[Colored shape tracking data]
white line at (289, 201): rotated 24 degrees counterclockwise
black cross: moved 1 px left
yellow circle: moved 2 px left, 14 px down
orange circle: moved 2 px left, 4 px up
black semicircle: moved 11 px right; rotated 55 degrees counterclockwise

### Instructions for the task:
In the records, find every line that has the string "degrees" and copy it.

### Your solution:
white line at (289, 201): rotated 24 degrees counterclockwise
black semicircle: moved 11 px right; rotated 55 degrees counterclockwise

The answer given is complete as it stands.